**Problem to work on:** From the line that contains "(228, 261) = (278, 235): none -> black wallet" down to the last line of the listing below, reproduce each line exactly but not the pictures.

**Data provided:**
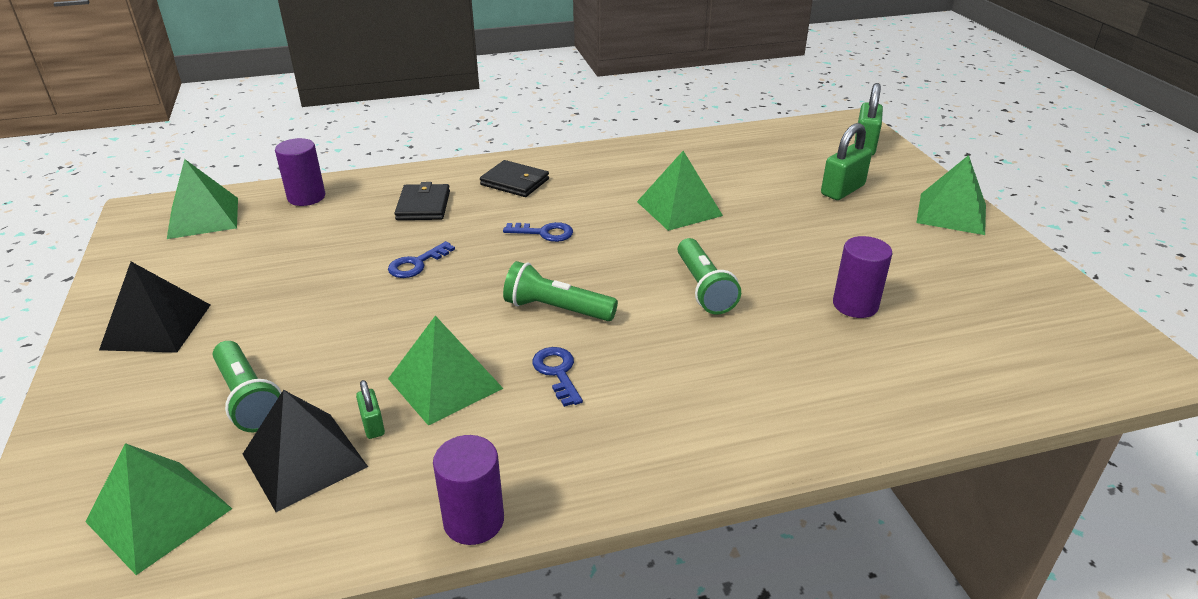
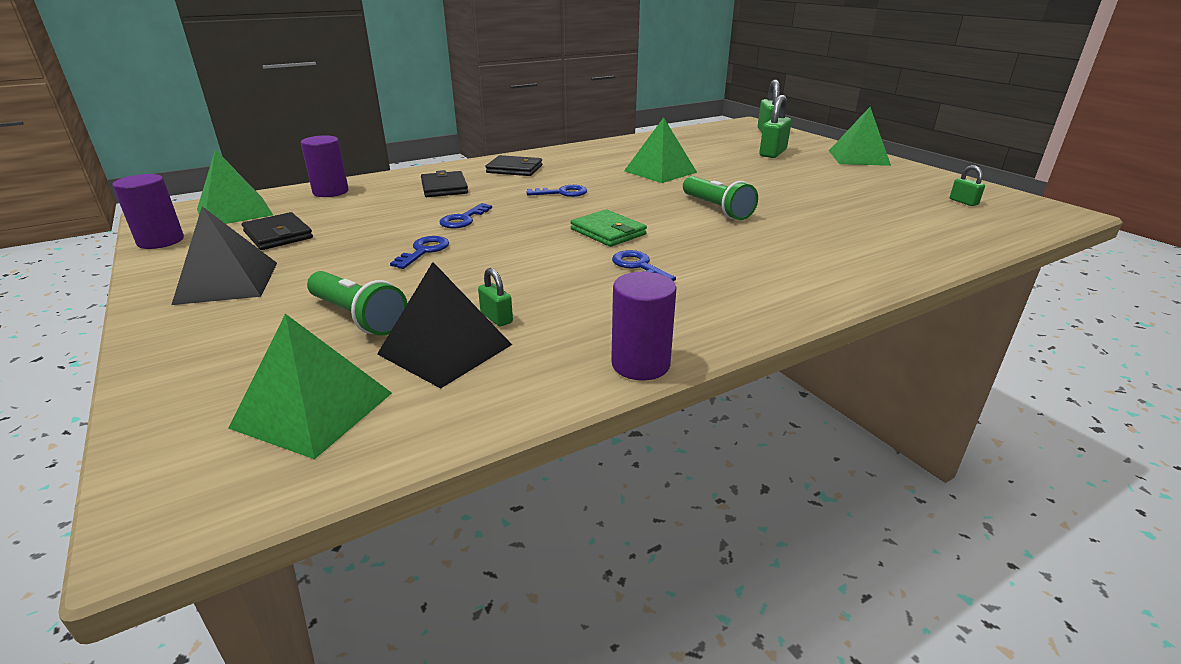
camera: 15 degrees left, 5 degrees down
(228, 261) = (278, 235): none -> black wallet
(353, 310) = (424, 251): none -> blue key
(445, 383) = (544, 284): green pyramid -> none
(557, 309) = (608, 232): green flashlight -> green wallet
(855, 305) = (837, 206): purple cylinder -> purple cylinder (161, 241)
(1030, 322) = (963, 202): none -> green padlock

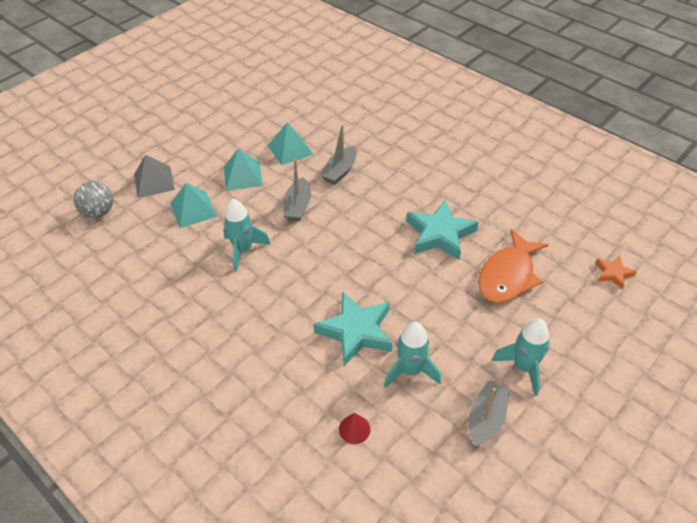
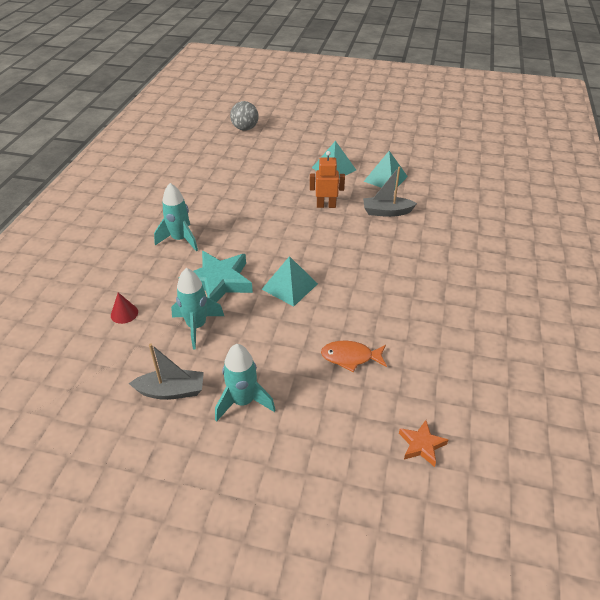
camera: 60 degrees right, 5 degrees down
(154, 181) = (292, 136): grey pyramid -> none
(193, 209) = (280, 162): turquoise pyramid -> turquoise pyramid (289, 286)
(243, 250) = (259, 198): turquoise rocket -> turquoise rocket (180, 239)
(298, 206) = (326, 205): grey boat -> orange robot
(440, 234) = (365, 294): turquoise star -> none
(508, 275) = (350, 357): orange fish -> orange fish, size x0.60

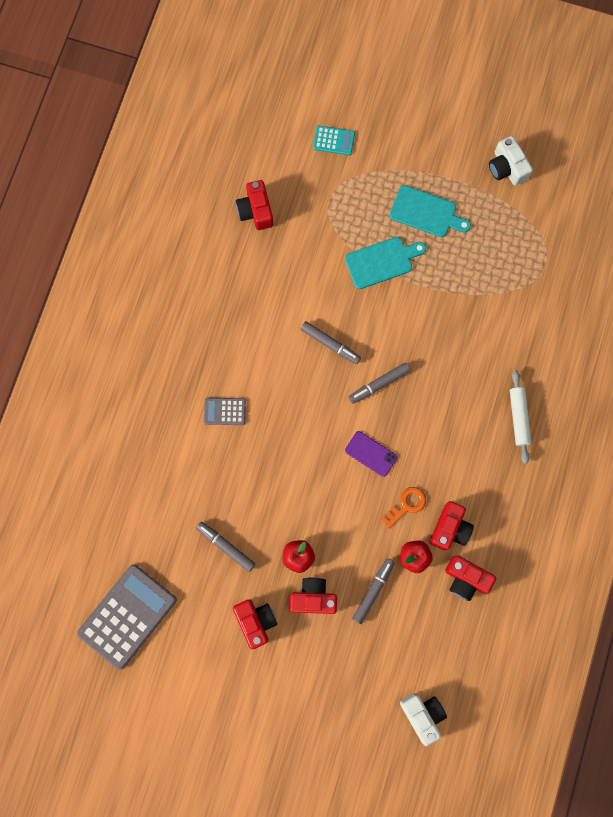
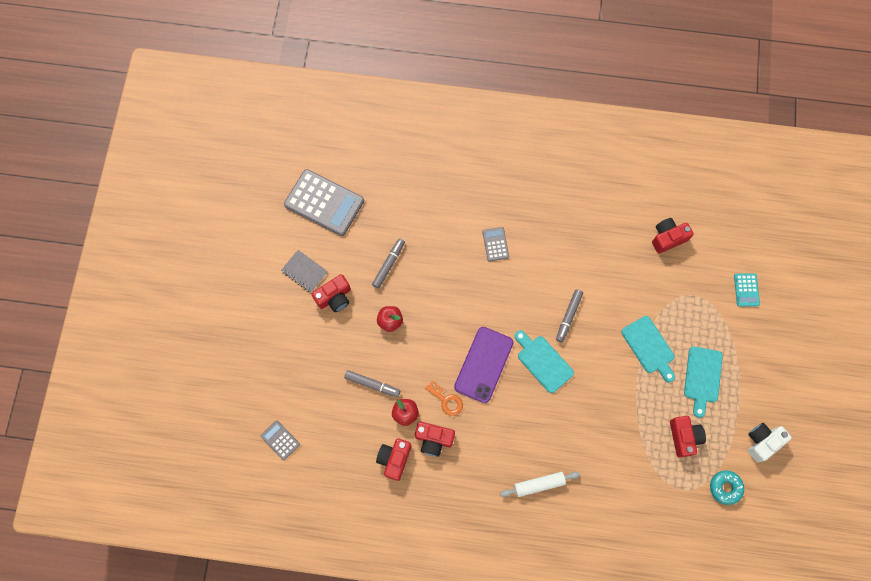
camera: 80 degrees right, 5 degrees down
(215, 655) = (304, 271): none -> grey notebook
(313, 598) = (359, 338): red camera -> red camera (684, 437)
(371, 454) = (483, 364): purple phone -> purple phone, size x1.75
(379, 384) = (543, 362): grey marker -> turquoise cutting board
(423, 715) = (280, 440): white camera -> grey calculator
(550, 219) = (725, 487): none -> turquoise donut

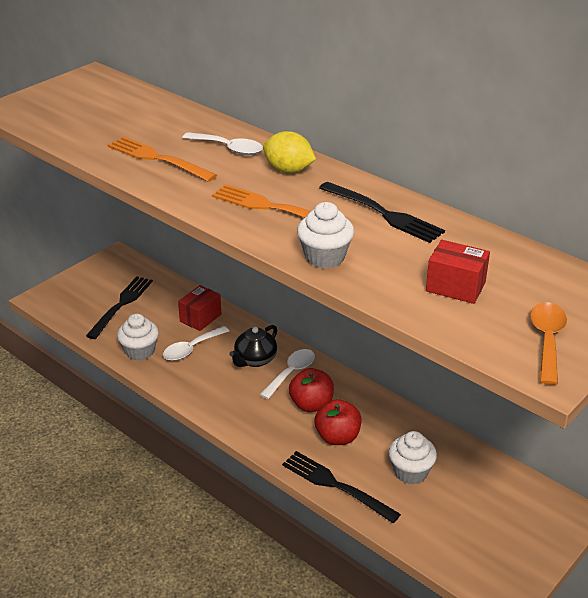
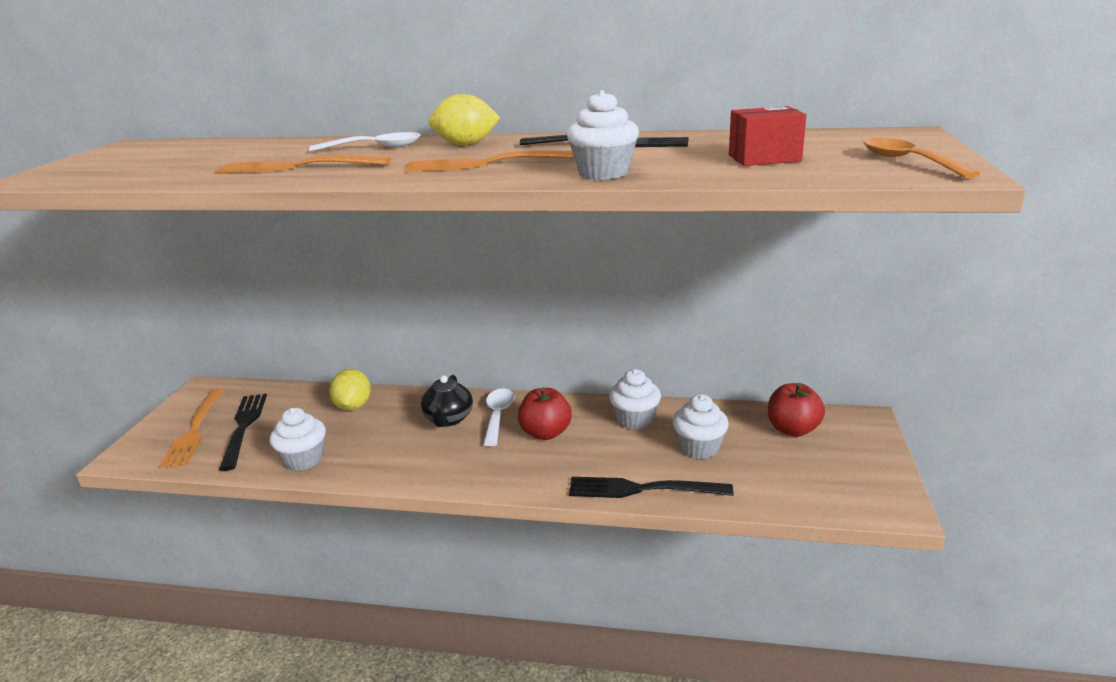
camera: 30 degrees left, 10 degrees down
(91, 294) = (195, 430): none -> orange fork
(191, 349) = (366, 435): white spoon -> none
(200, 318) = (353, 406): red box -> yellow lemon
(337, 437) = (600, 449): red apple -> red apple (792, 429)
(387, 424) = (635, 419): none -> white cupcake

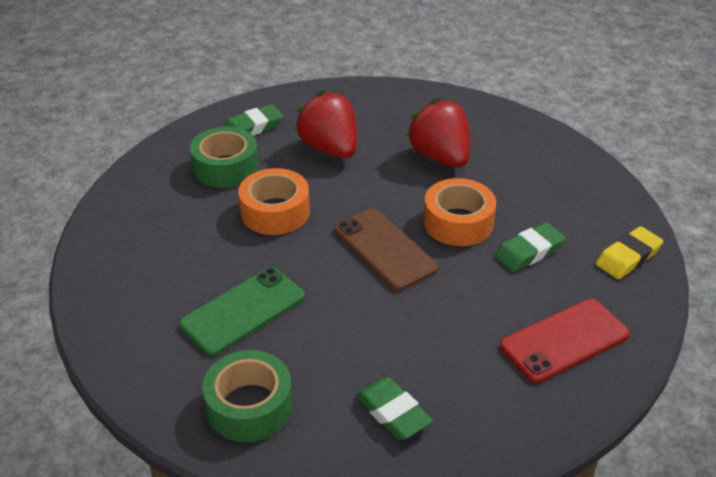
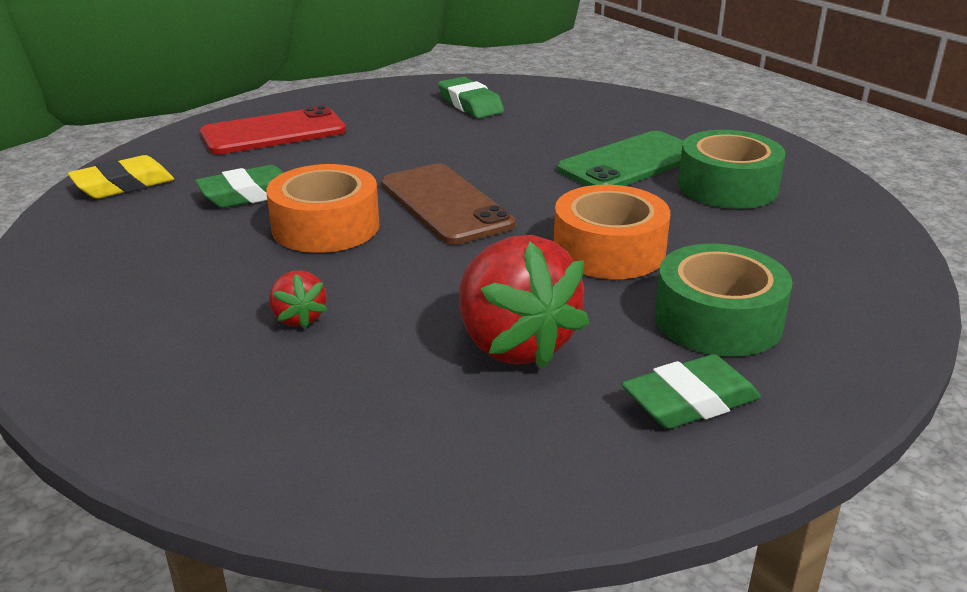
camera: 175 degrees left, 10 degrees down
(249, 406) = (606, 111): green tape -> green tape (727, 186)
(440, 157) = (299, 318): red strawberry -> red strawberry, size x0.47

**Response to the task:**
(228, 261) = (278, 235): none -> black wallet
(353, 310) = (424, 251): none -> blue key
(445, 383) = (544, 284): green pyramid -> none
(557, 309) = (608, 232): green flashlight -> green wallet
(855, 305) = (837, 206): purple cylinder -> purple cylinder (161, 241)
(1030, 322) = (963, 202): none -> green padlock

camera: 60 degrees right, 5 degrees down
(154, 181) = (292, 136): grey pyramid -> none
(193, 209) = (280, 162): turquoise pyramid -> turquoise pyramid (289, 286)
(243, 250) = (259, 198): turquoise rocket -> turquoise rocket (180, 239)
(298, 206) = (326, 205): grey boat -> orange robot
(440, 234) = (365, 294): turquoise star -> none
(508, 275) = (350, 357): orange fish -> orange fish, size x0.60

camera: 80 degrees right, 5 degrees down
(215, 655) = (304, 271): none -> grey notebook
(313, 598) = (359, 338): red camera -> red camera (684, 437)
(371, 454) = (483, 364): purple phone -> purple phone, size x1.75
(379, 384) = (543, 362): grey marker -> turquoise cutting board
(423, 715) = (280, 440): white camera -> grey calculator
(550, 219) = (725, 487): none -> turquoise donut

camera: 30 degrees left, 10 degrees down
(91, 294) = (195, 430): none -> orange fork
(191, 349) = (366, 435): white spoon -> none
(200, 318) = (353, 406): red box -> yellow lemon
(337, 437) = (600, 449): red apple -> red apple (792, 429)
(387, 424) = (635, 419): none -> white cupcake

camera: 175 degrees left, 10 degrees down
(249, 406) = (606, 111): green tape -> green tape (727, 186)
(440, 157) = (299, 318): red strawberry -> red strawberry, size x0.47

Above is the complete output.